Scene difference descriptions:
= Beginning of Section =

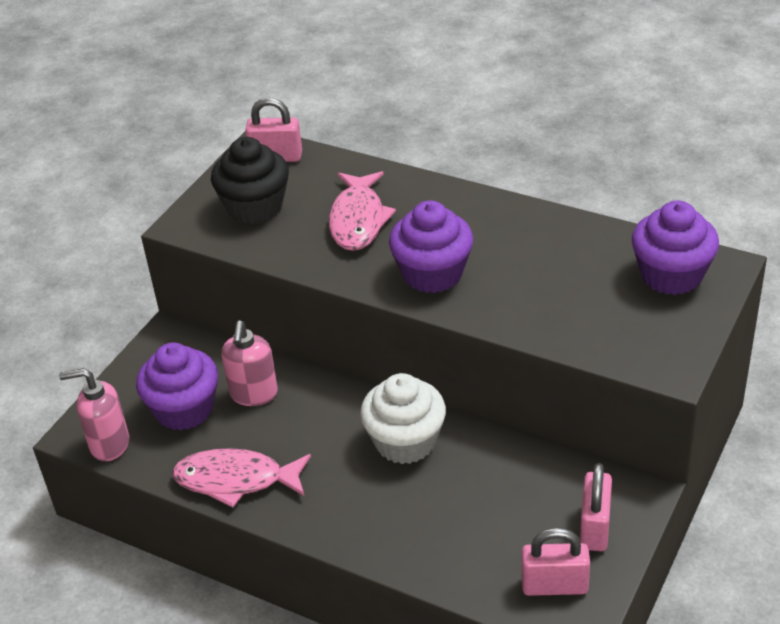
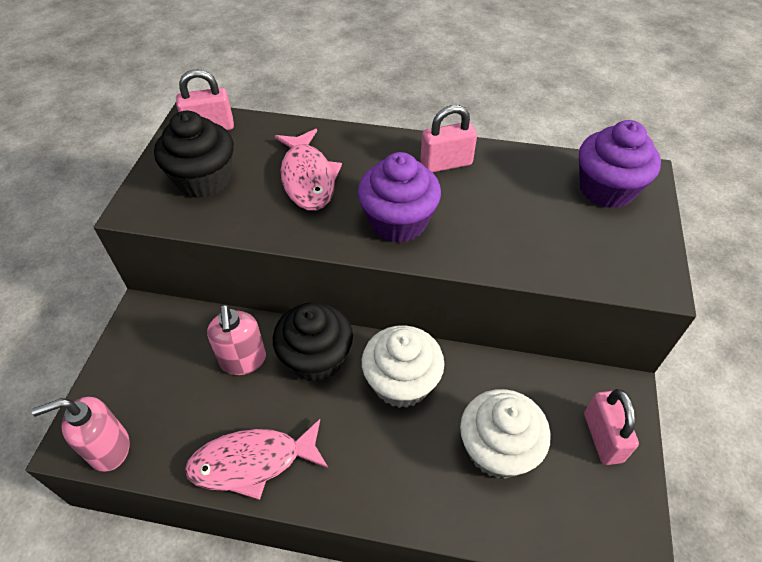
camera: 20 degrees left, 10 degrees up
(184, 409) = (178, 391): purple cupcake -> none
(327, 405) = (316, 358): none -> black cupcake
(479, 516) = (497, 449): none -> white cupcake
(554, 585) = (596, 512): pink padlock -> pink padlock (446, 164)

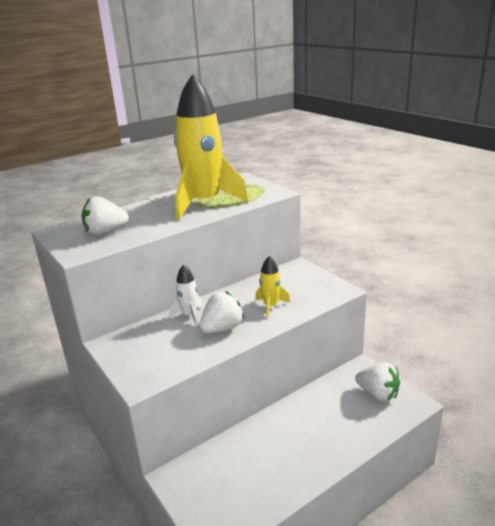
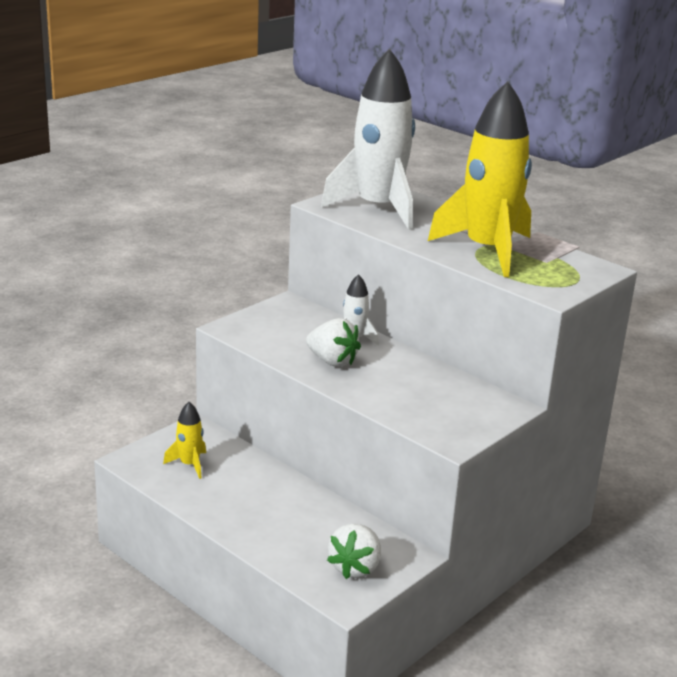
camera: 75 degrees right, 0 degrees up
(105, 232) = (378, 209): white strawberry -> white rocket
(271, 306) = (391, 389): yellow rocket -> yellow rocket (189, 464)

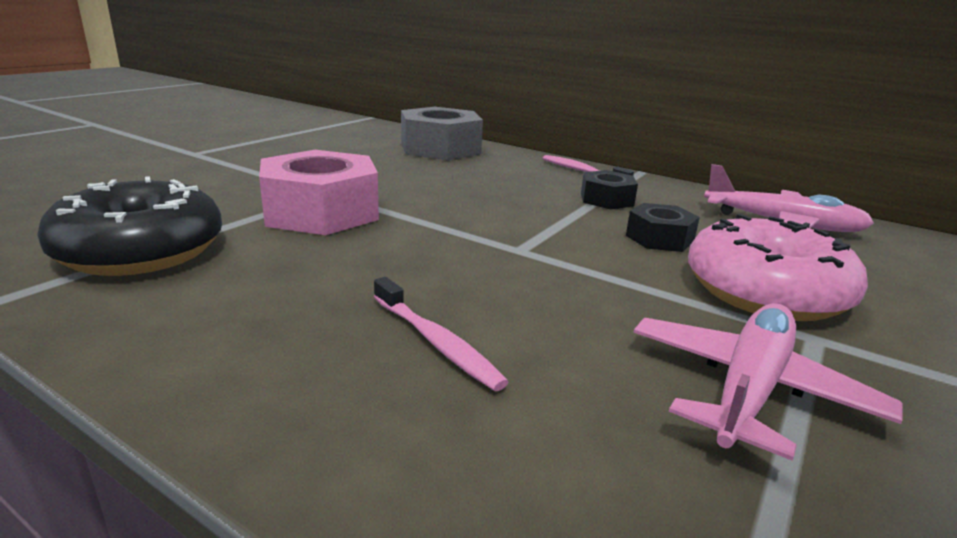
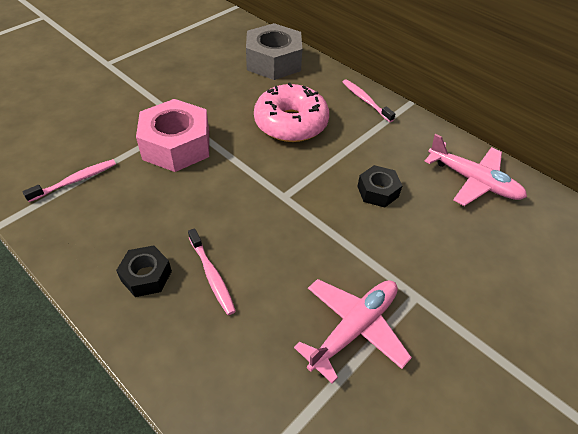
camera: 10 degrees right, 25 degrees up
(141, 251) = (75, 180): black donut -> pink toothbrush
(606, 199) = (365, 141): black nut -> black nut (146, 276)
(765, 291) = (413, 252): pink donut -> pink donut (291, 123)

= End of Section =

→ **WHAT NEEDS TO BE DONE**:
Each record should be printed exactly as it appears, leaving the pictures out.

→ **ANSWER BOX**:
camera: 20 degrees left, 10 degrees up
(184, 409) = (178, 391): purple cupcake -> none
(327, 405) = (316, 358): none -> black cupcake
(479, 516) = (497, 449): none -> white cupcake
(554, 585) = (596, 512): pink padlock -> pink padlock (446, 164)

camera: 75 degrees right, 0 degrees up
(105, 232) = (378, 209): white strawberry -> white rocket
(271, 306) = (391, 389): yellow rocket -> yellow rocket (189, 464)

camera: 10 degrees right, 25 degrees up
(141, 251) = (75, 180): black donut -> pink toothbrush
(606, 199) = (365, 141): black nut -> black nut (146, 276)
(765, 291) = (413, 252): pink donut -> pink donut (291, 123)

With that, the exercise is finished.